__PROBLEM DETAILS__
Which lines have the string "counterclockwise"? Copy all of them from the entries below.

__Stored data__
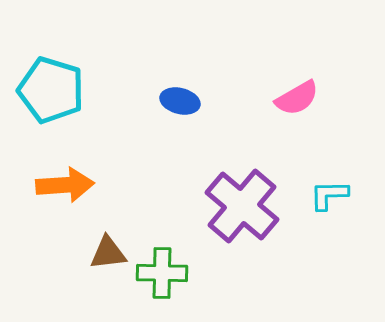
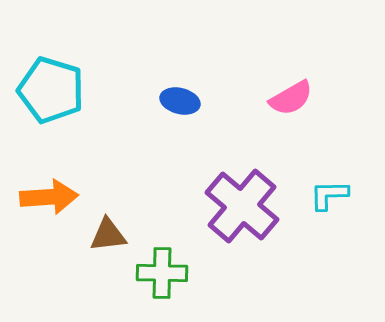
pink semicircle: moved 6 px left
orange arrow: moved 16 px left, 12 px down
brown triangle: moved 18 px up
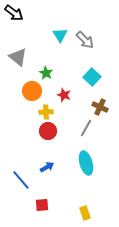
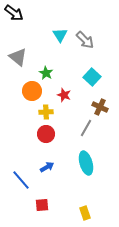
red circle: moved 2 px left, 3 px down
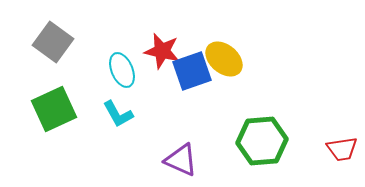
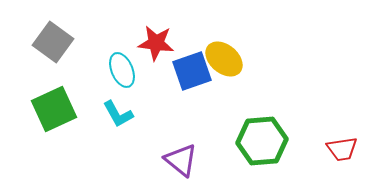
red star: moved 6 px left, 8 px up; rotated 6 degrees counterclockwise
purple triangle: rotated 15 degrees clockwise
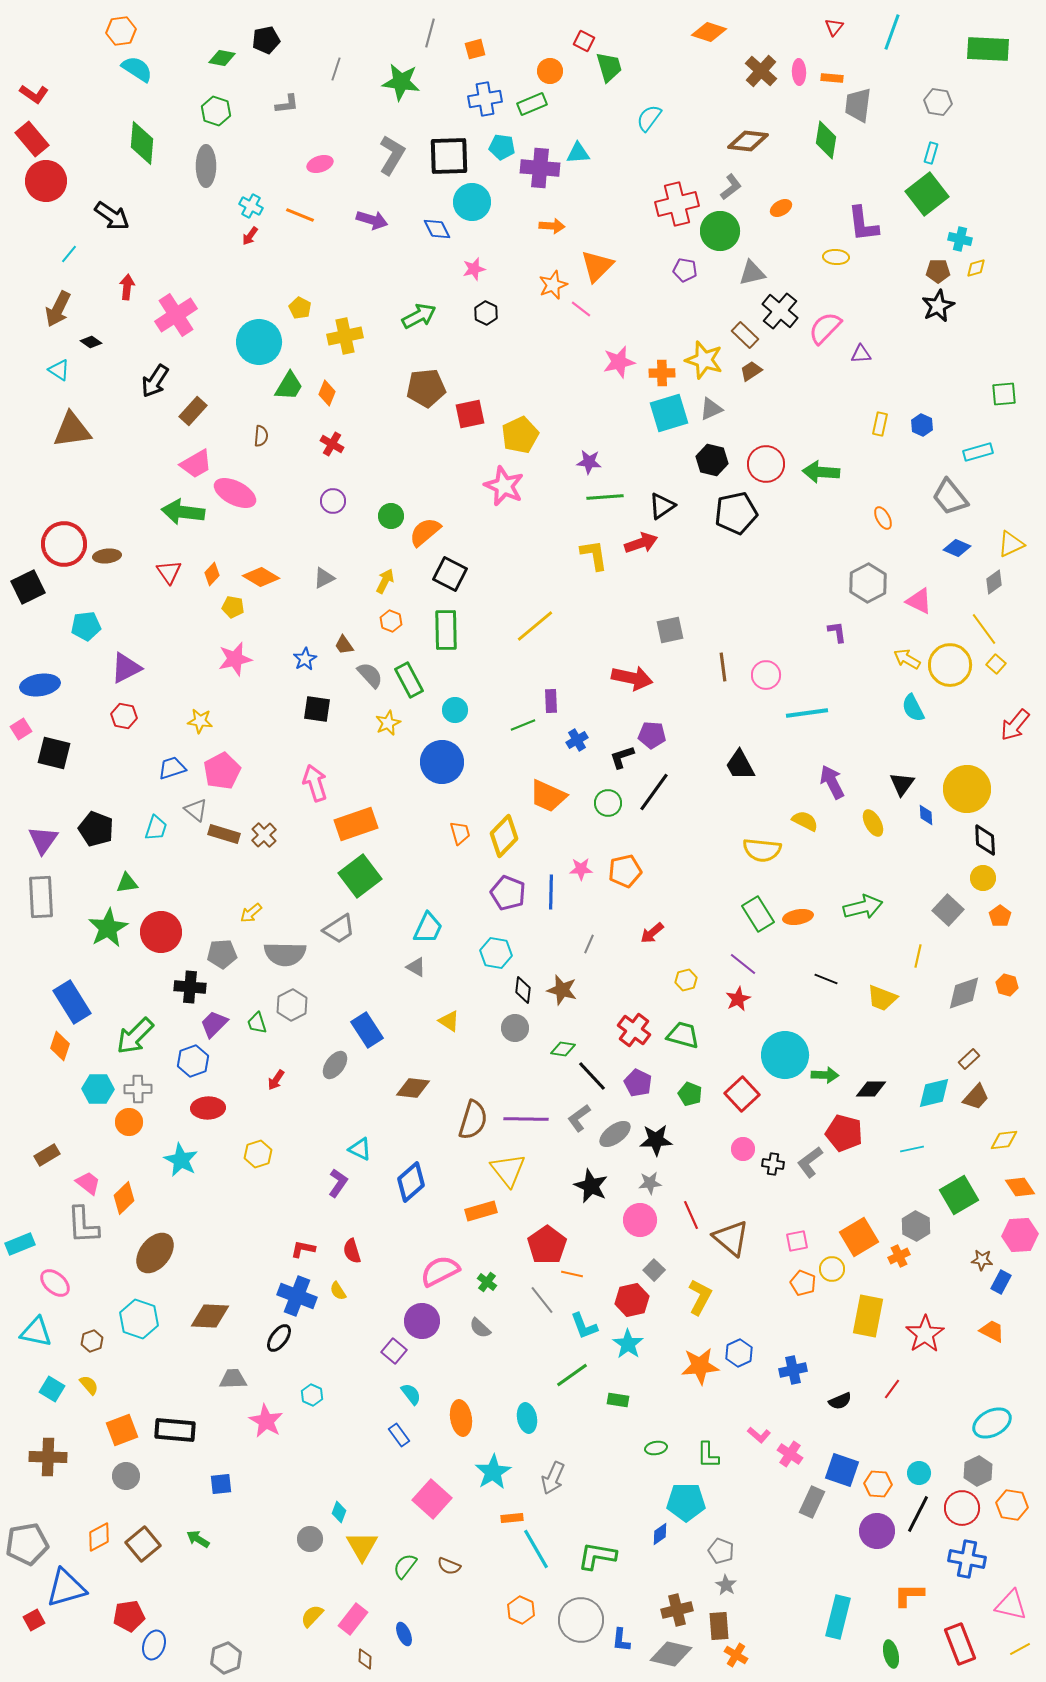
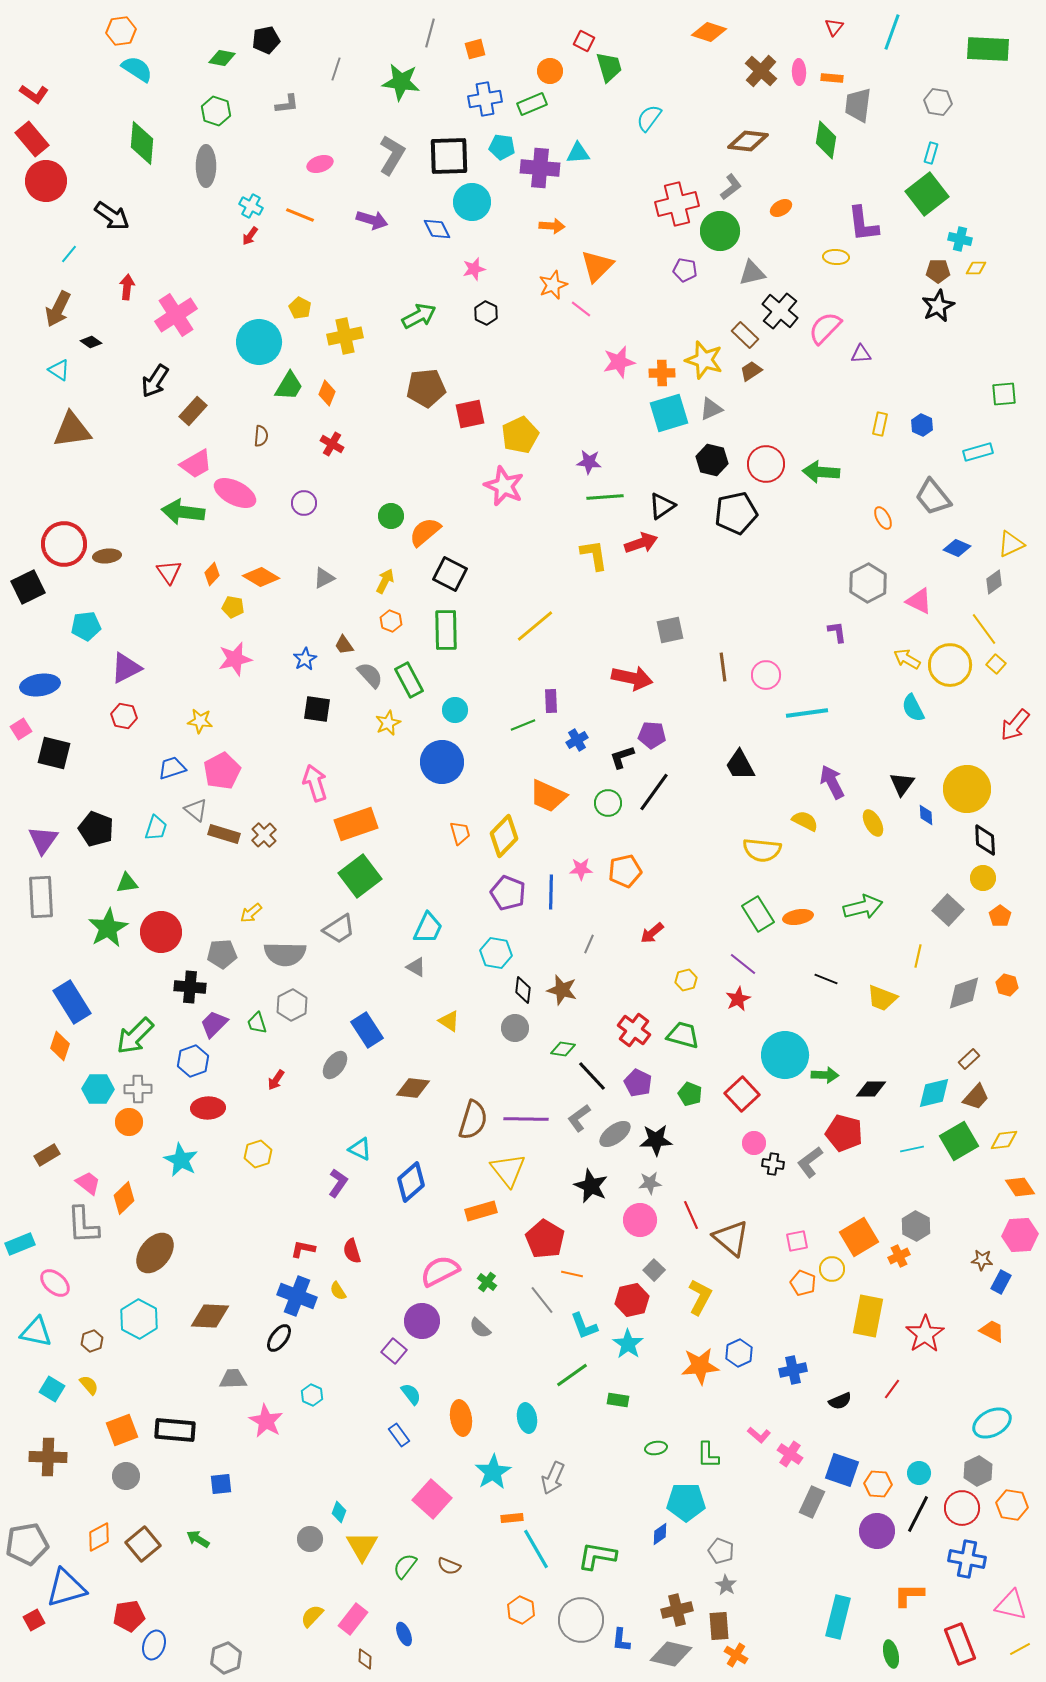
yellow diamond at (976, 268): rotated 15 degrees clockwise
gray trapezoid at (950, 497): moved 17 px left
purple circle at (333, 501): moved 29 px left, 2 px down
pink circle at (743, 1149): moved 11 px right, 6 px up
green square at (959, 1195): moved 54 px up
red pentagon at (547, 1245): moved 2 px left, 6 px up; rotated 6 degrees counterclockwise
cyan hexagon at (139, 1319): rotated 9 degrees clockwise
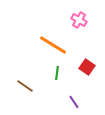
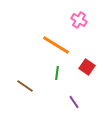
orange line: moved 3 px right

__RESULT OF THIS EXERCISE__
red star: moved 6 px left, 8 px up; rotated 6 degrees counterclockwise
red pentagon at (547, 1245): moved 2 px left, 6 px up; rotated 6 degrees counterclockwise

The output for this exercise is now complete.